Exercise objective: What should be copied is the stretch of entries below from the line with "MIC1 pin OUT: GP14 -> GP27" up to and including the line with "BT3 pin RXD: GP18 -> GP11", exactly and without images.

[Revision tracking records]

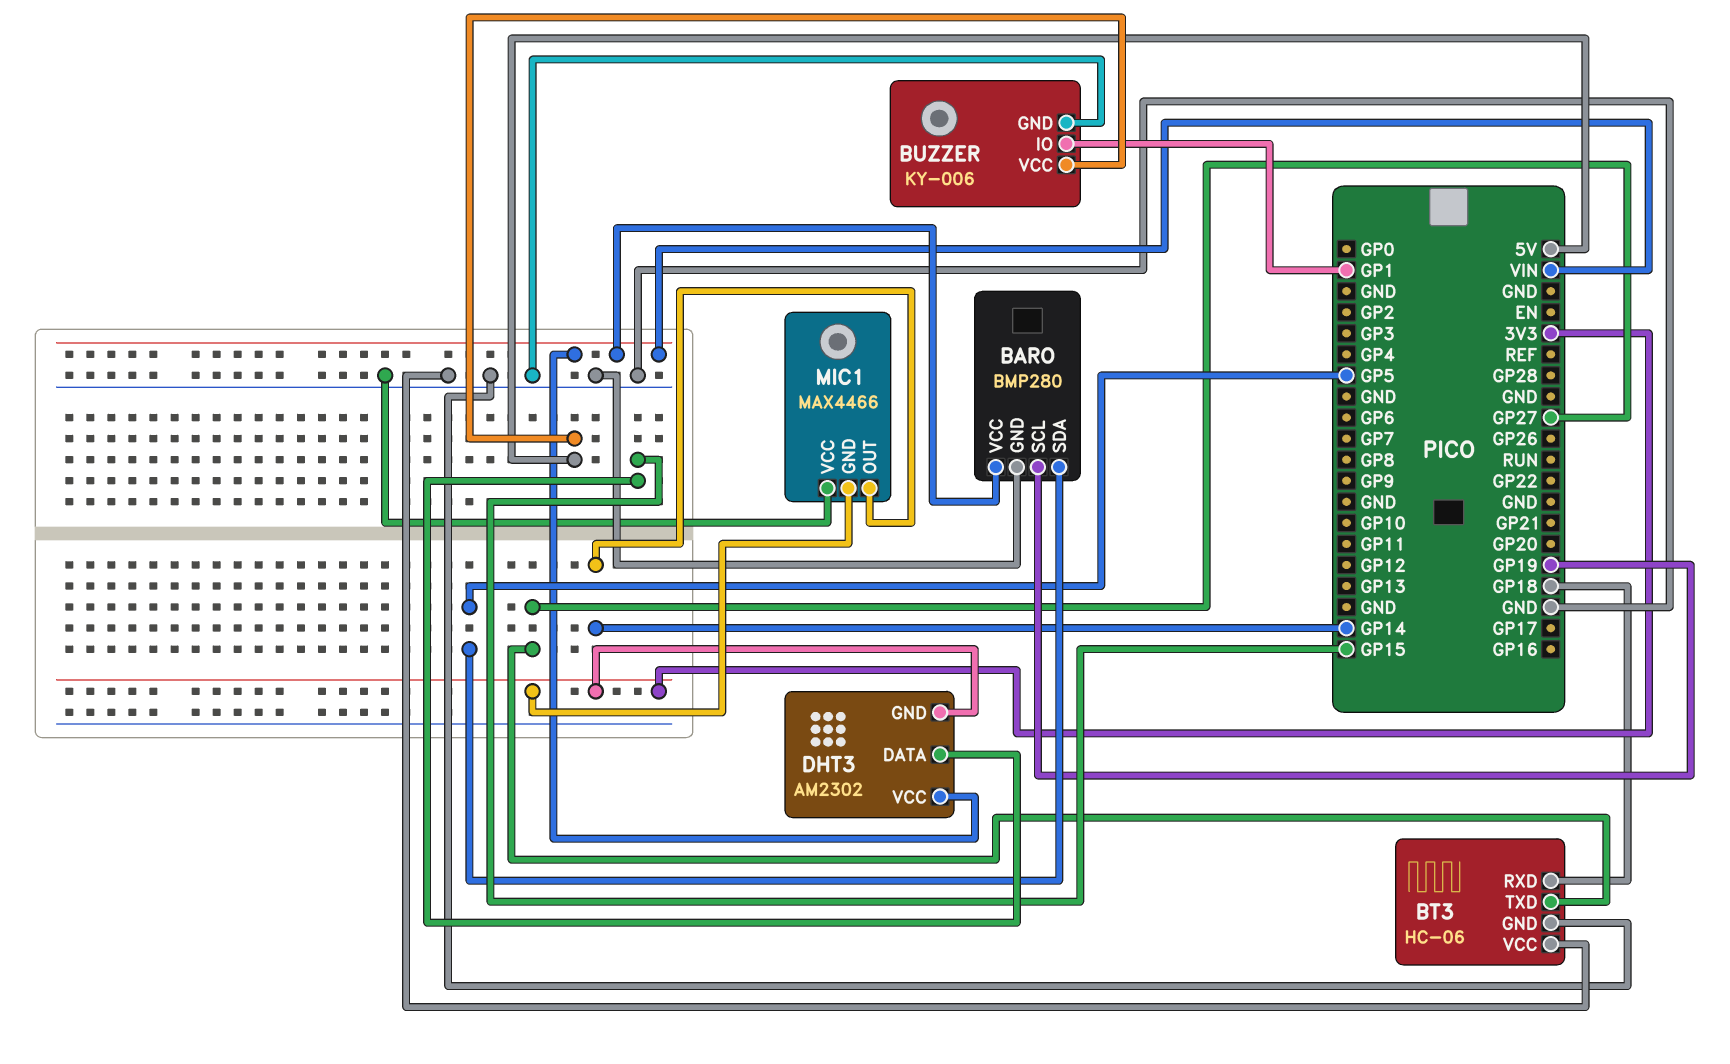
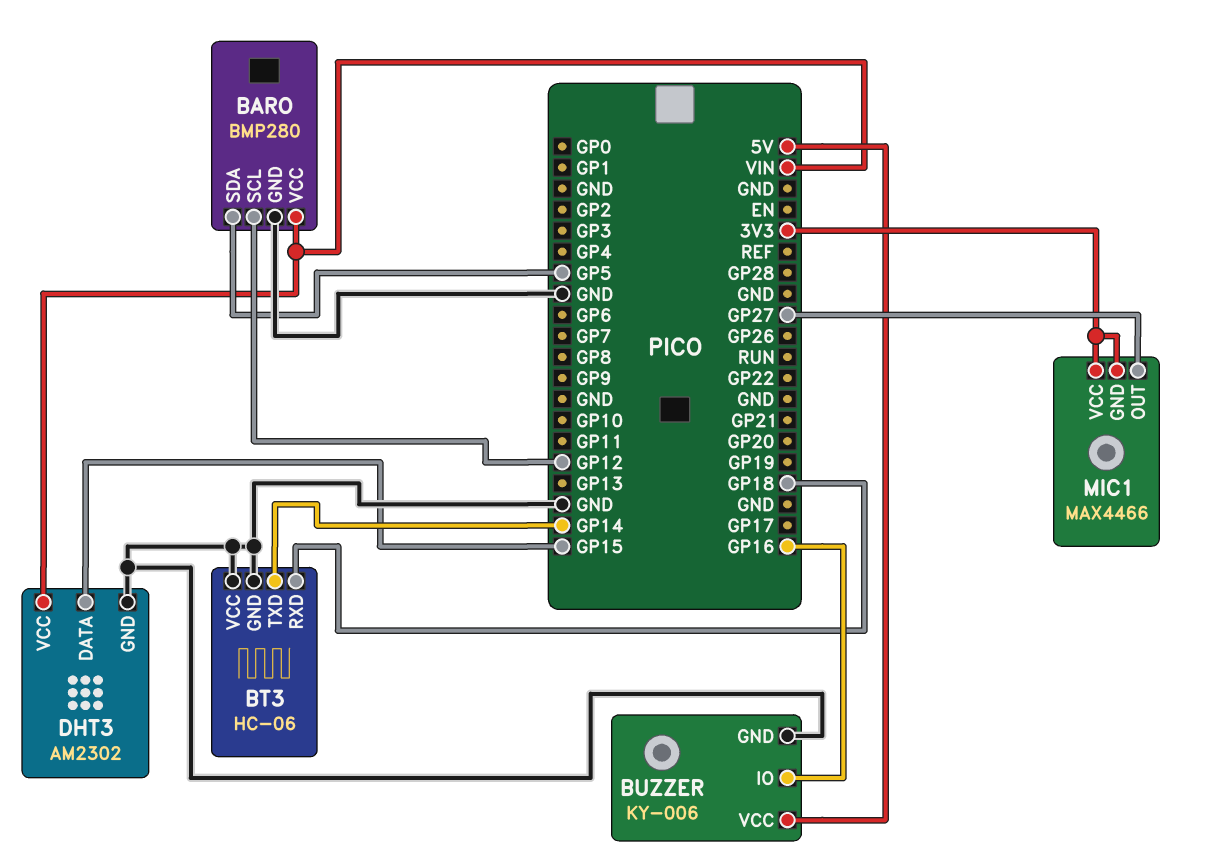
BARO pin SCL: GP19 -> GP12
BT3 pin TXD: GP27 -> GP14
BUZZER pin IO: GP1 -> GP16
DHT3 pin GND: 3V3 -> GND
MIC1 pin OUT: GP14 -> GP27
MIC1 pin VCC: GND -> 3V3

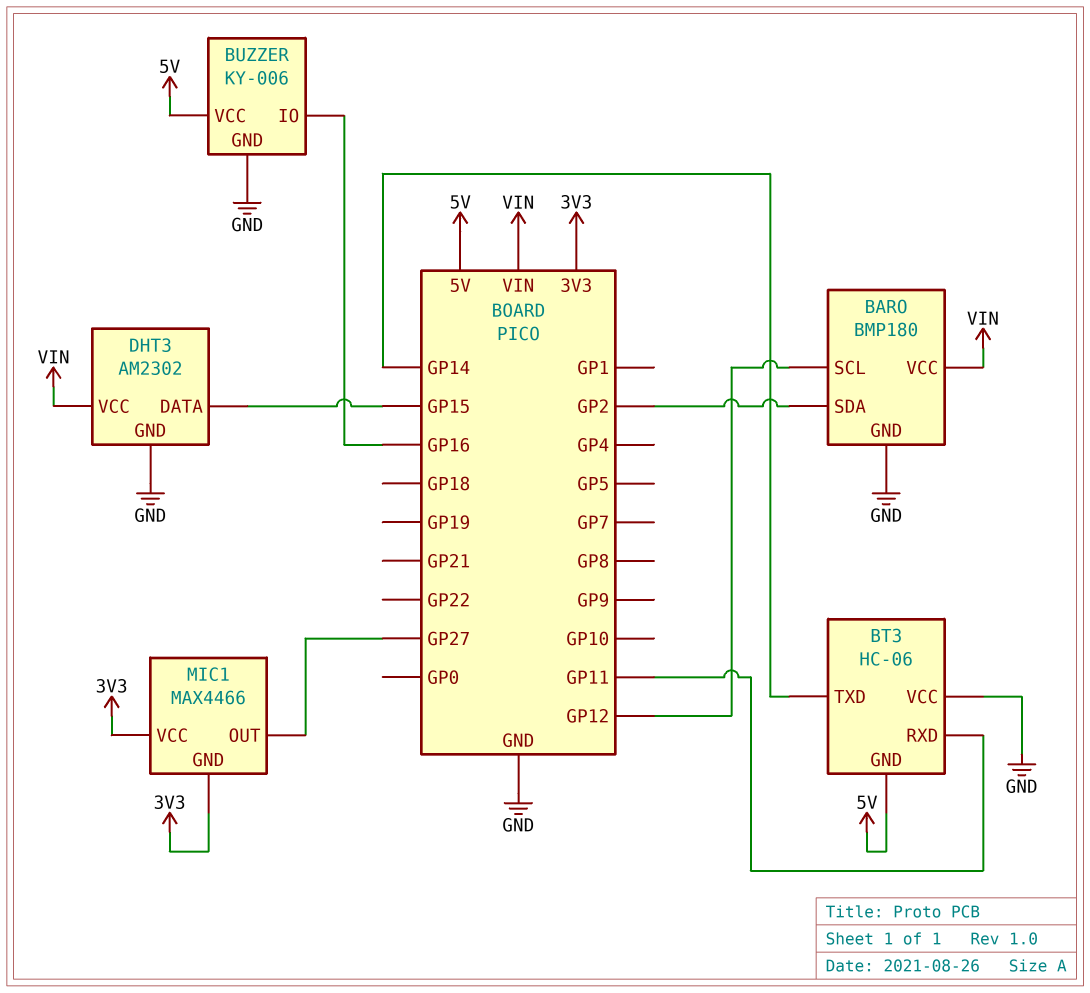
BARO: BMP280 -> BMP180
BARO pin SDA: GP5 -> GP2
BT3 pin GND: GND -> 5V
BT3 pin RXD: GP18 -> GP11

==

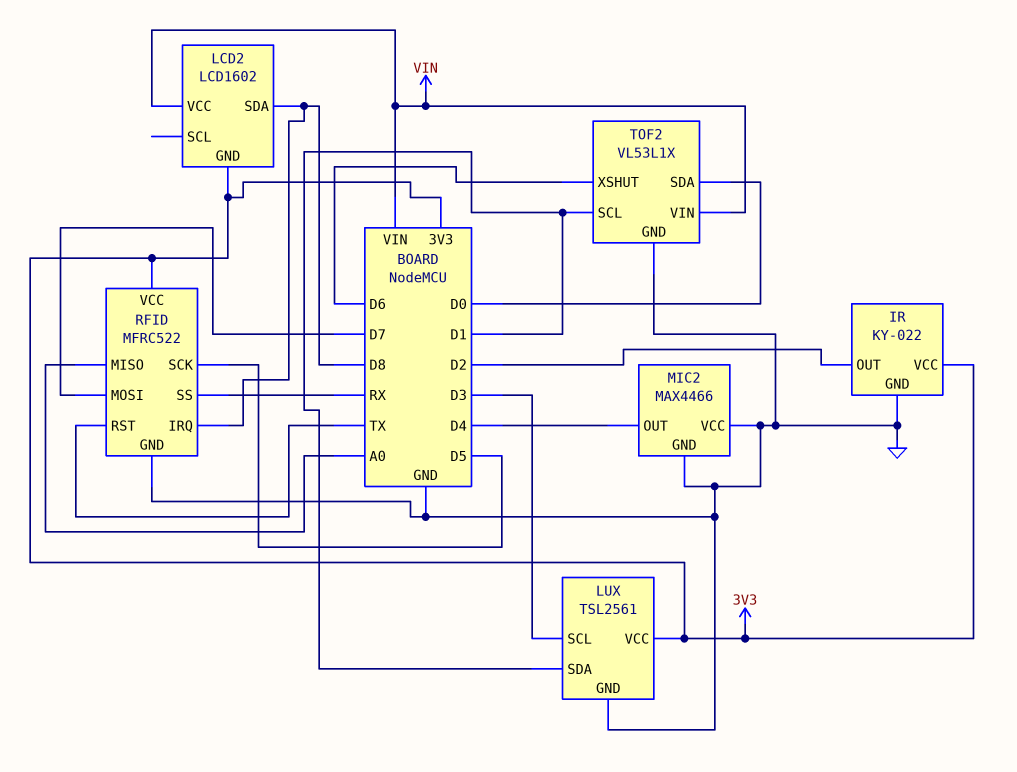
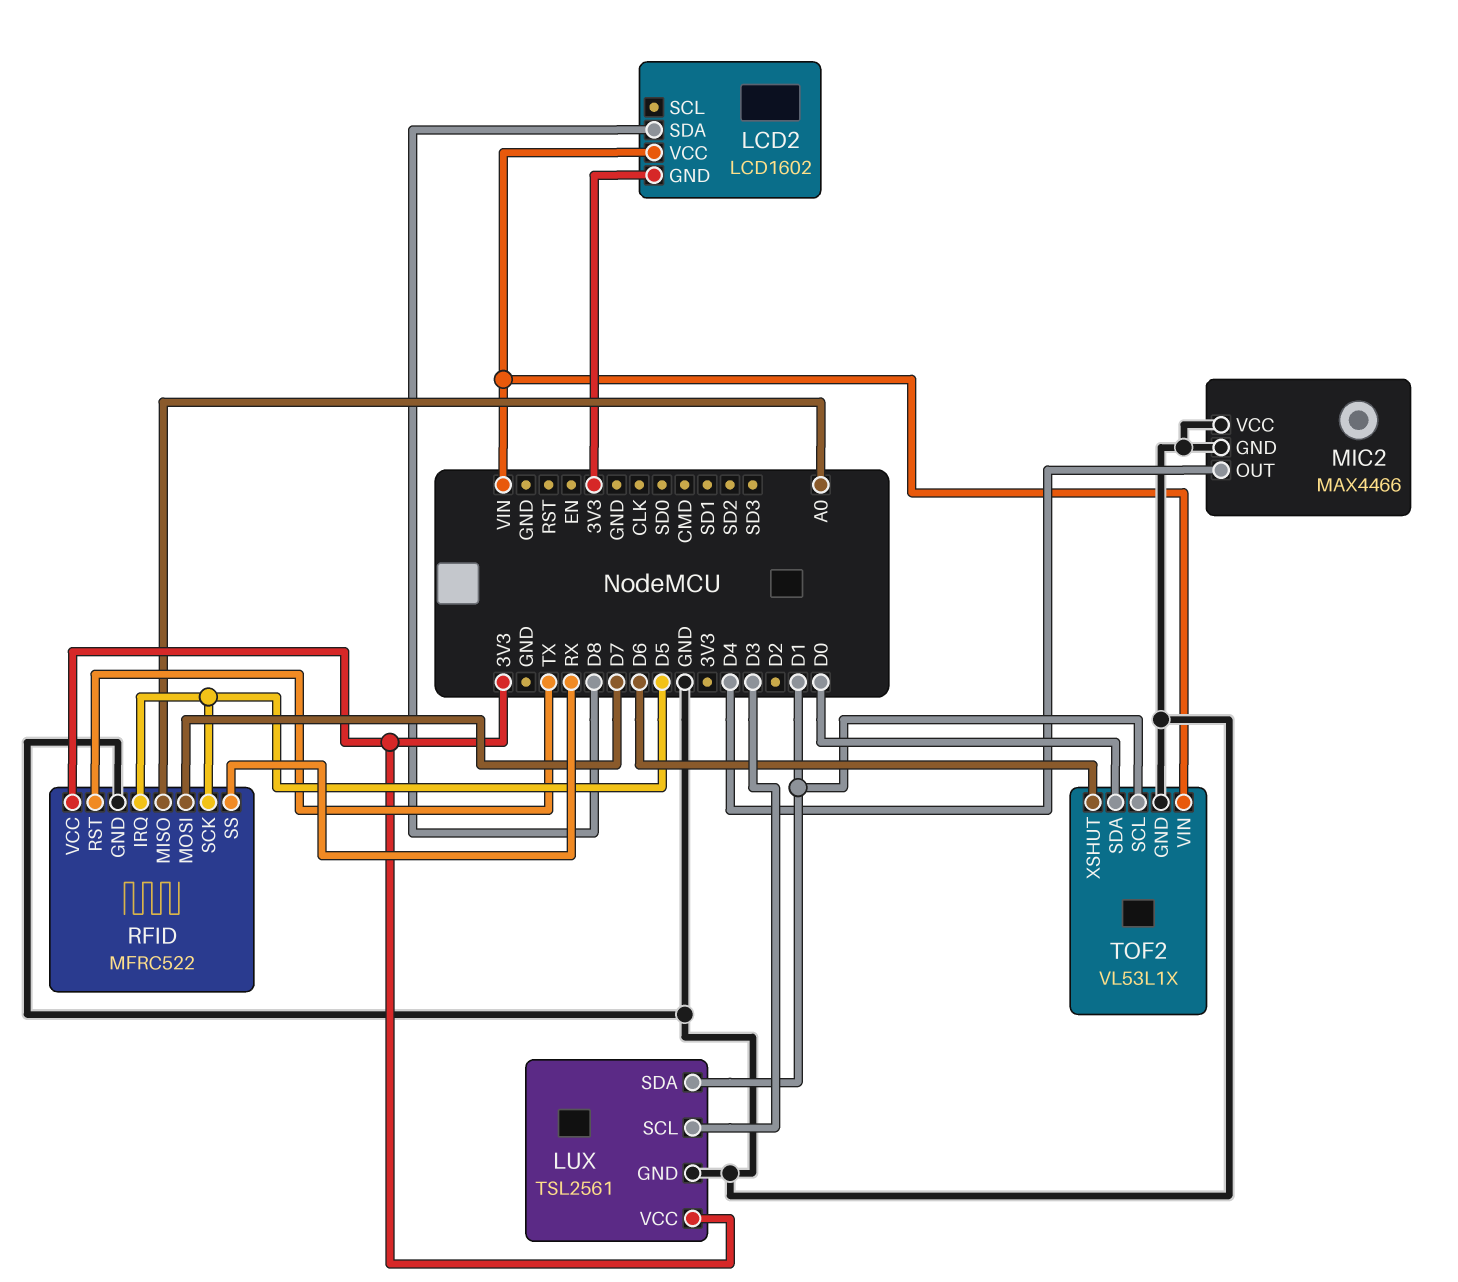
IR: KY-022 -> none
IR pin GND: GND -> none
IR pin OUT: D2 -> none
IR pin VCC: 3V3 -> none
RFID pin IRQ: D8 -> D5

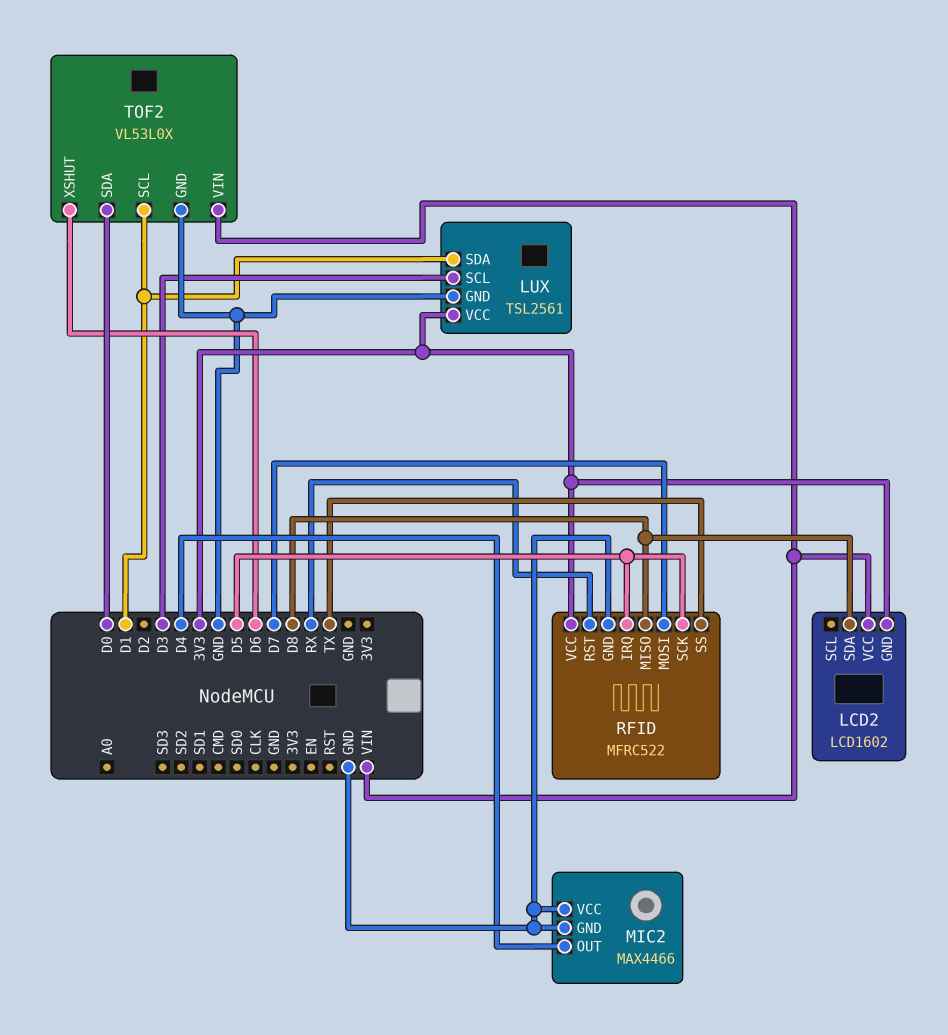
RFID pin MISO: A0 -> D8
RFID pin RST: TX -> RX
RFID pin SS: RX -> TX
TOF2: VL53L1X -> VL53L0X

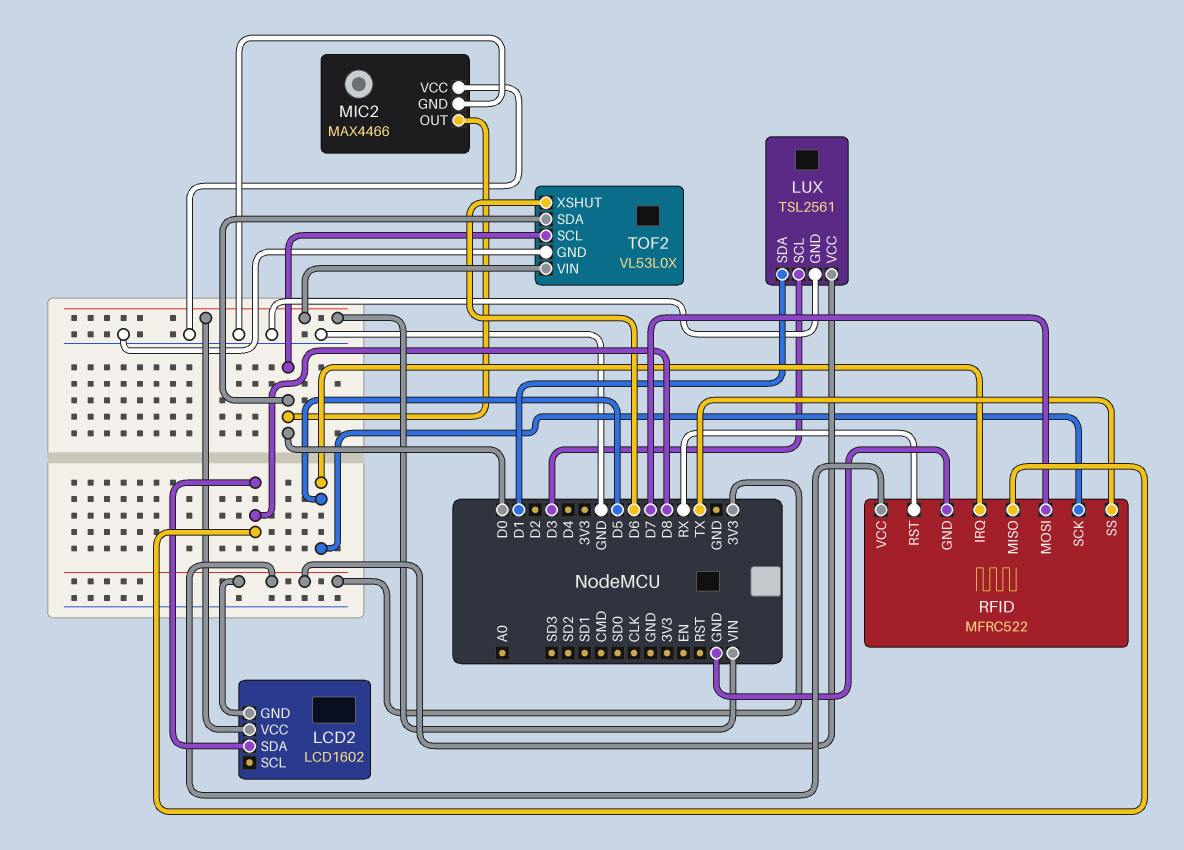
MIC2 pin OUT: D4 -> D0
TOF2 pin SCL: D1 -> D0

Response:
MIC1 pin OUT: GP14 -> GP27
MIC1 pin VCC: GND -> 3V3

BARO: BMP280 -> BMP180
BARO pin SDA: GP5 -> GP2
BT3 pin GND: GND -> 5V
BT3 pin RXD: GP18 -> GP11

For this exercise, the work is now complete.